<<<<

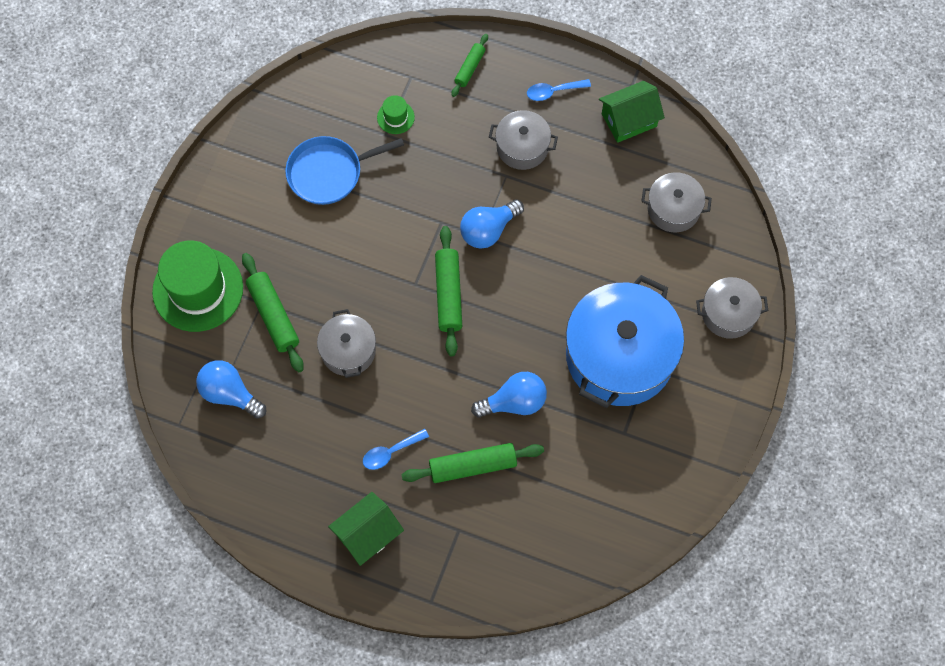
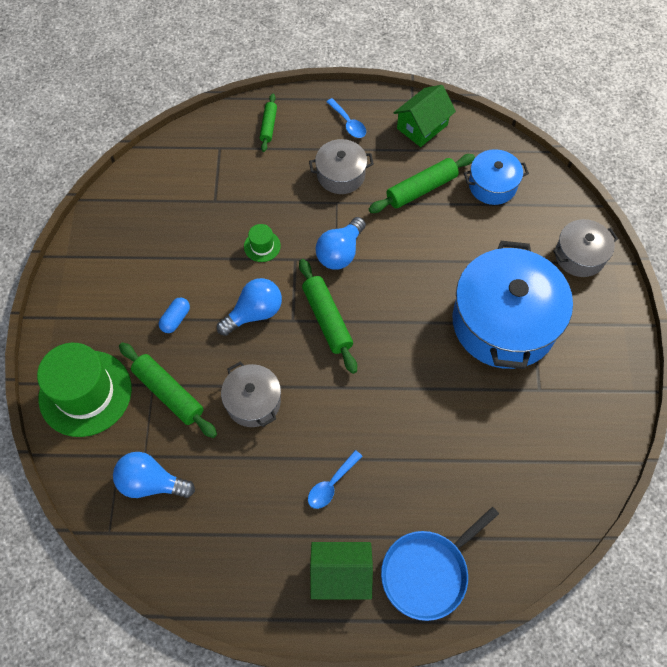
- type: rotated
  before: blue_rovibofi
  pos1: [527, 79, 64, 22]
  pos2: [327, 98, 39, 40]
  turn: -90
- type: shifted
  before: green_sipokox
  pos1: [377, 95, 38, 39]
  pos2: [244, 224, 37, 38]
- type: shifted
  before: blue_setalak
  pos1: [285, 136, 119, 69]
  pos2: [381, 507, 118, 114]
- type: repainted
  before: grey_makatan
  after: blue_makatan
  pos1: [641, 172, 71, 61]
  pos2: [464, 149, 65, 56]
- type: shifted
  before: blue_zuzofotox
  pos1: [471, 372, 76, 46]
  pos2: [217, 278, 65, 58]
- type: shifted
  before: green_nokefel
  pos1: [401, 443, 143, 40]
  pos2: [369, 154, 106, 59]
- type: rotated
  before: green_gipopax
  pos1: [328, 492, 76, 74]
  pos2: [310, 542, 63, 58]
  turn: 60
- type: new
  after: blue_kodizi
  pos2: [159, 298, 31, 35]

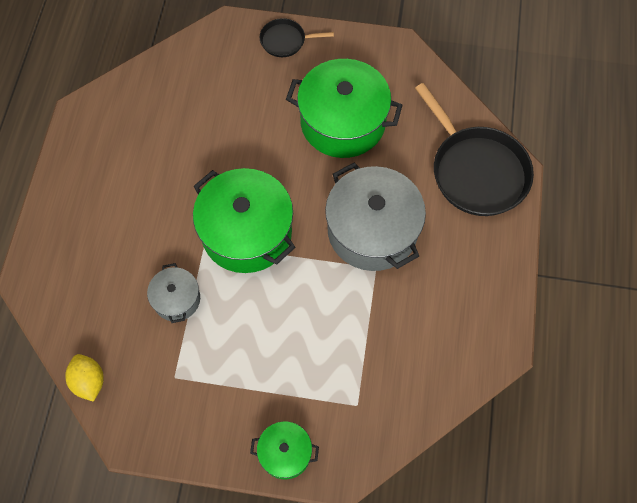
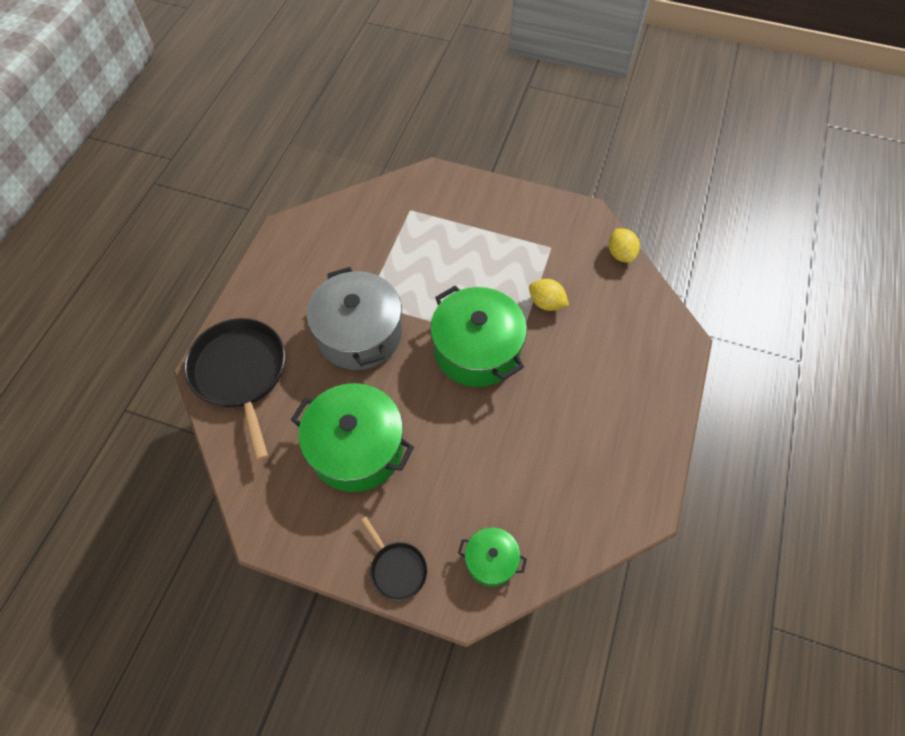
- type: rotated
  before: black_setalak
  pos1: [260, 18, 74, 39]
  pos2: [361, 517, 66, 84]
  turn: 45
- type: swapped
  before: grey_makatan
  after: yellow_gugekikin
  pos1: [147, 263, 53, 60]
  pos2: [529, 279, 40, 32]
- type: shifted
  before: green_makatan
  pos1: [250, 421, 69, 58]
  pos2: [458, 527, 69, 60]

>>>>

**Goal of the exercise:** Restate word for word the lines running from the first line of the material to the line containing "pos1: [285, 136, 119, 69]", inclusive, and drop every picture.

**Solution:**
- type: rotated
  before: blue_rovibofi
  pos1: [527, 79, 64, 22]
  pos2: [327, 98, 39, 40]
  turn: -90
- type: shifted
  before: green_sipokox
  pos1: [377, 95, 38, 39]
  pos2: [244, 224, 37, 38]
- type: shifted
  before: blue_setalak
  pos1: [285, 136, 119, 69]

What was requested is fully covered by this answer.